Saved entries
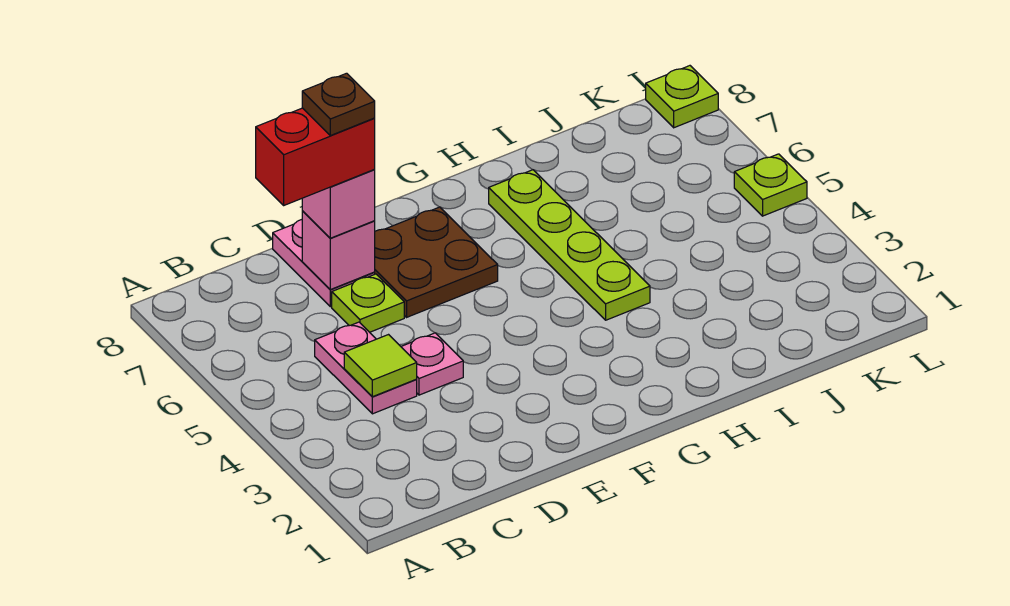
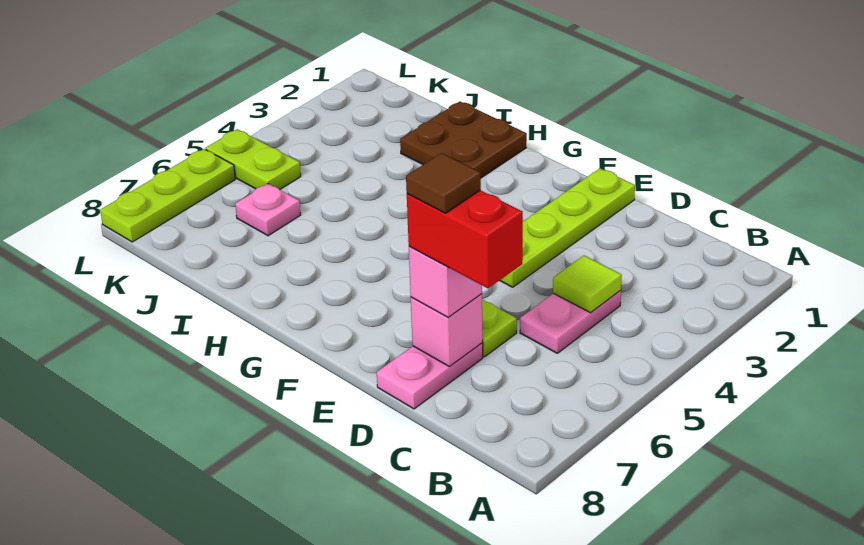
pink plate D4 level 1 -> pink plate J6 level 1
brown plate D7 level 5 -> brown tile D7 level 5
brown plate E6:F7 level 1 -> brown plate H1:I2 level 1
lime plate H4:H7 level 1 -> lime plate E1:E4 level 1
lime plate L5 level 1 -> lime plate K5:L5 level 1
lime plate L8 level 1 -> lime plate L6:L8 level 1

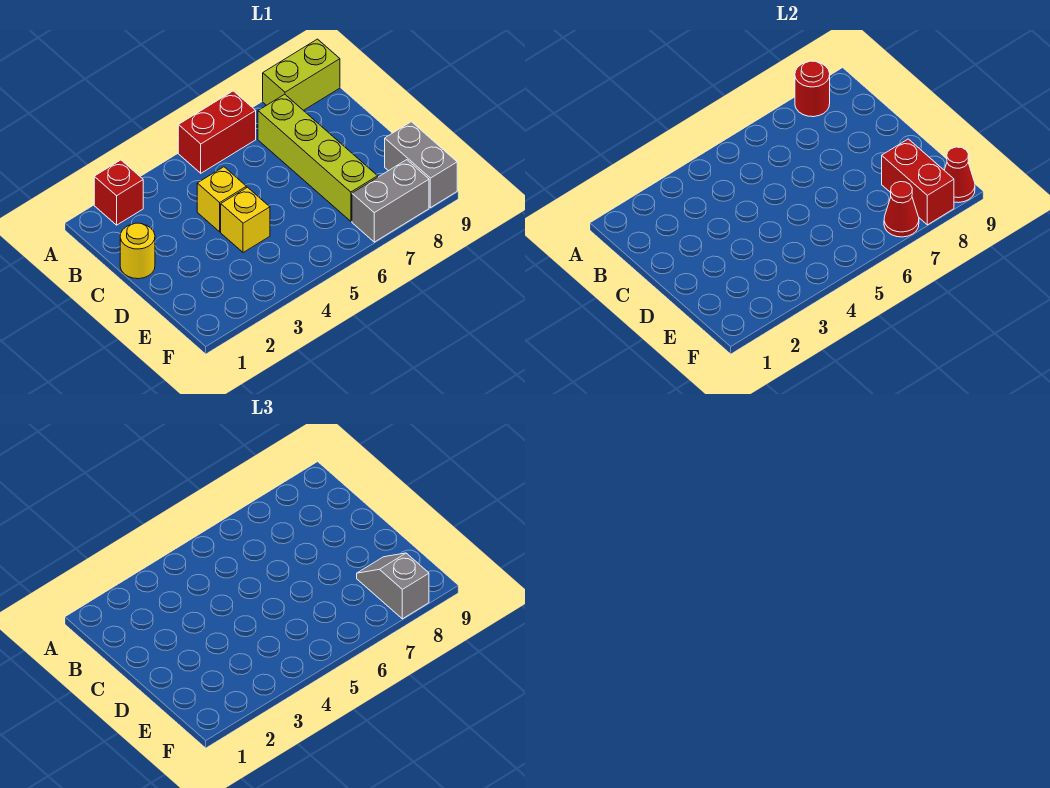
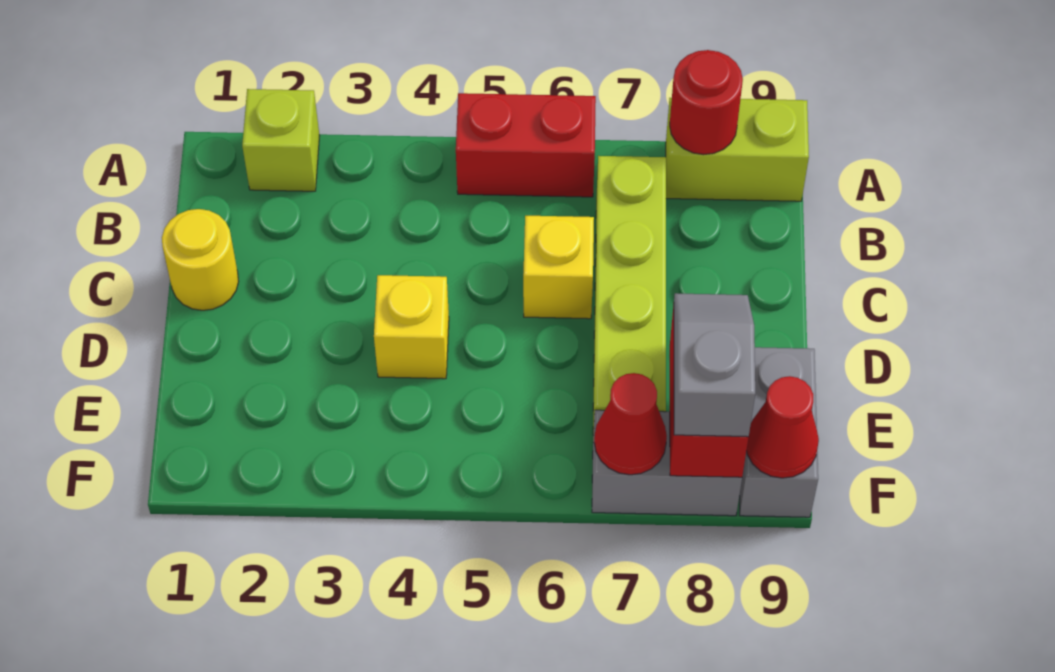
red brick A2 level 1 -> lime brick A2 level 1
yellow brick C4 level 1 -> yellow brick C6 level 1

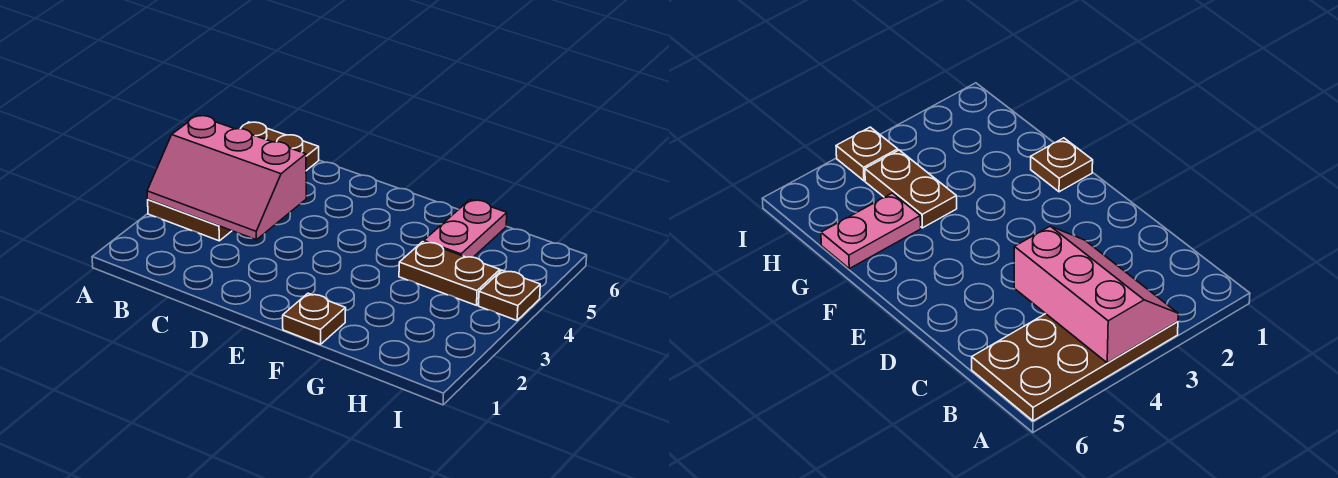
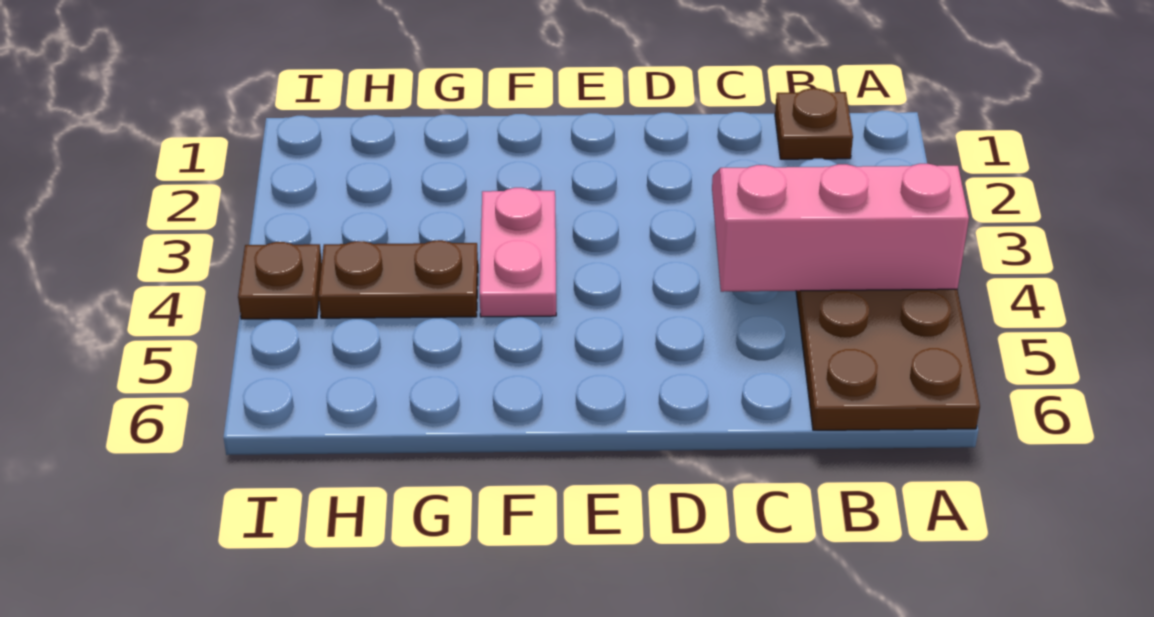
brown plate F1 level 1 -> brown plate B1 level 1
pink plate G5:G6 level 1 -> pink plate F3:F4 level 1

● Goal of the exercise:
Your task is to collect every line above that contains the word "pink".

● Written solution:
pink plate D4 level 1 -> pink plate J6 level 1
pink plate G5:G6 level 1 -> pink plate F3:F4 level 1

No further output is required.